Exercise goal: For this exercise, report every line of the material that includes "book".

Data extract:
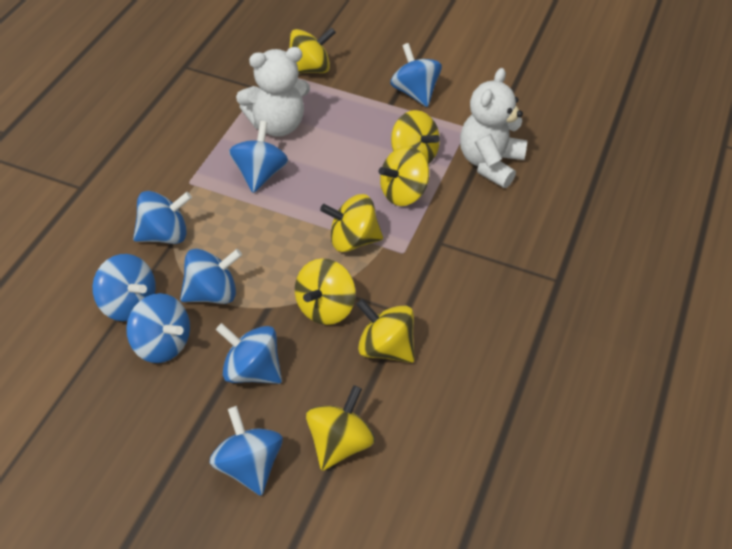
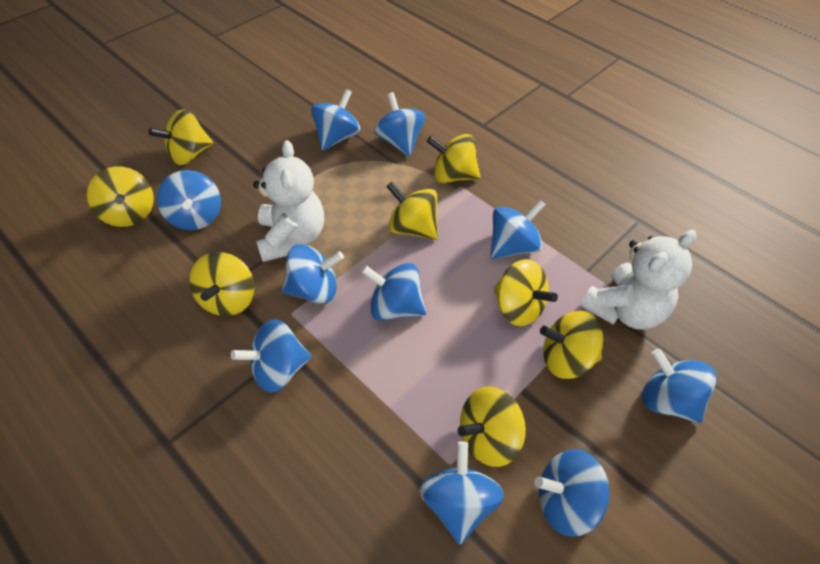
blue spinning top: 8 -> 10
yellow spinning top: 7 -> 8

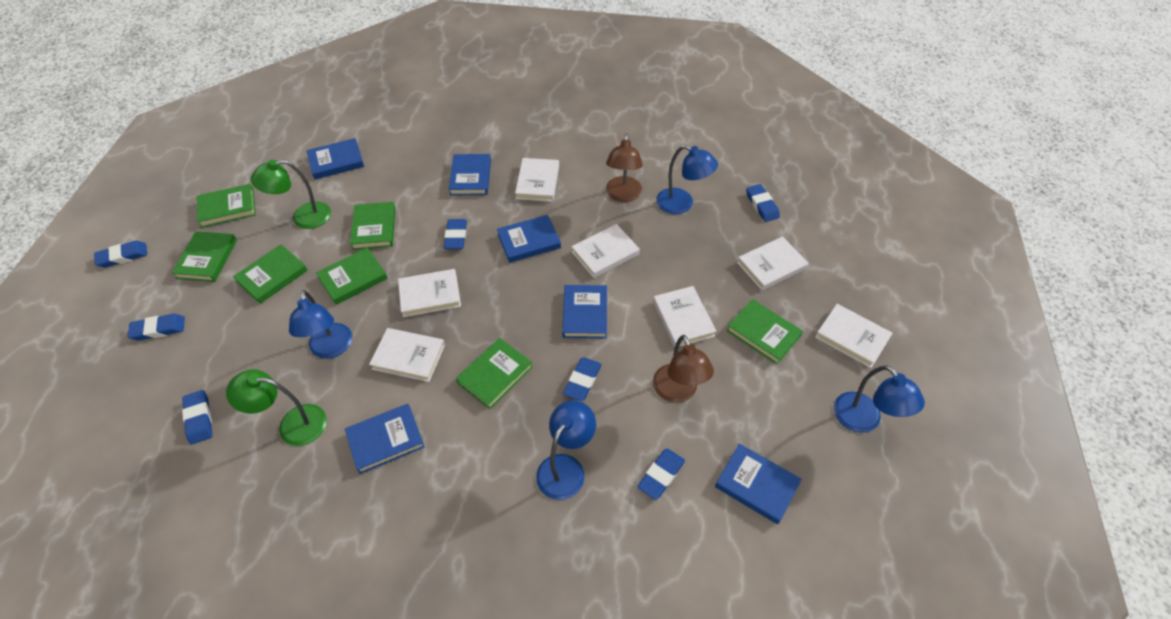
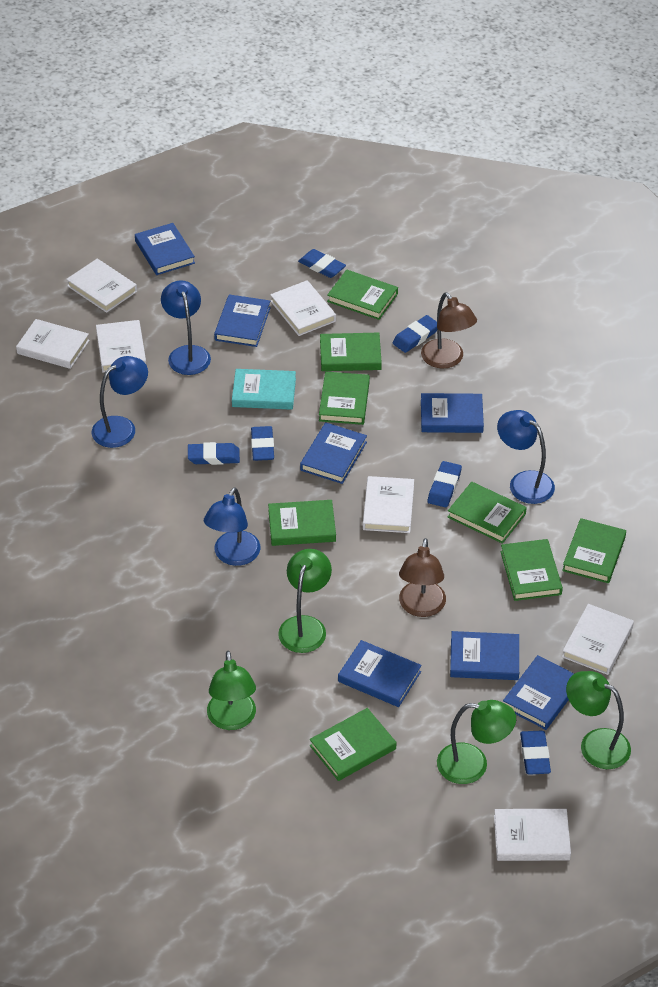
blue book: 6 -> 7
blue eraser: 7 -> 6
green book: 7 -> 8
green lamp: 2 -> 4
turquoise book: 0 -> 1

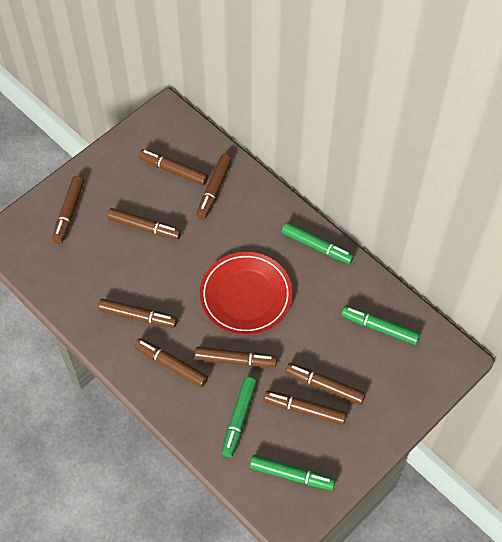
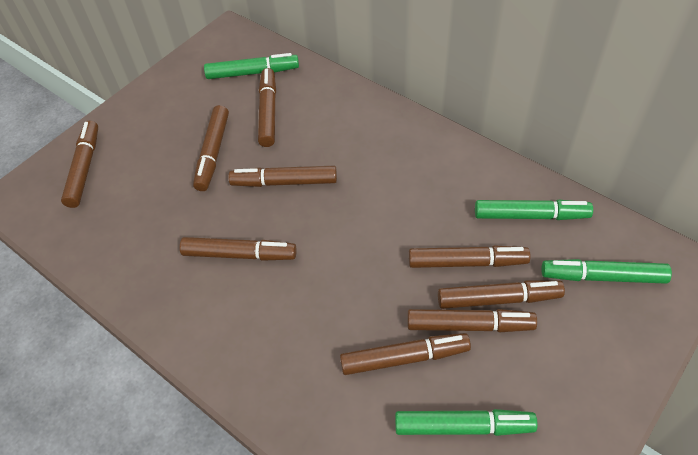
red plate: 1 -> 0

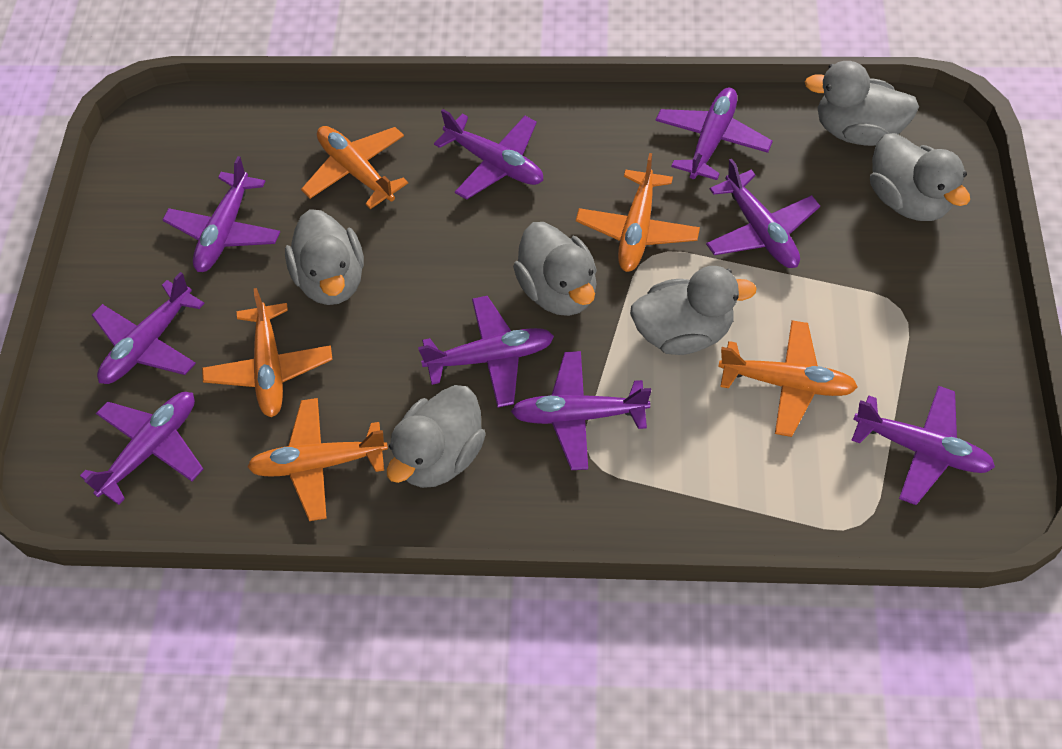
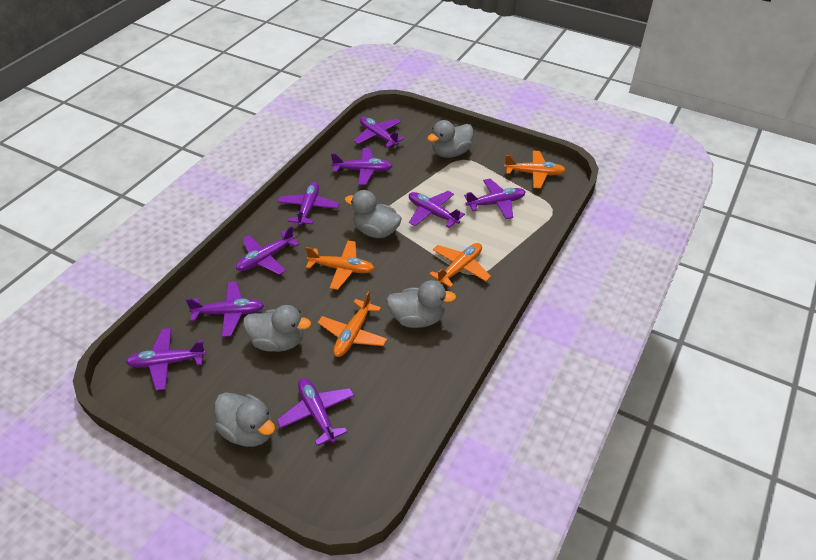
grey duck: 6 -> 5
orange plane: 5 -> 4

Result below:
blue book: 6 -> 7
green book: 7 -> 8
turquoise book: 0 -> 1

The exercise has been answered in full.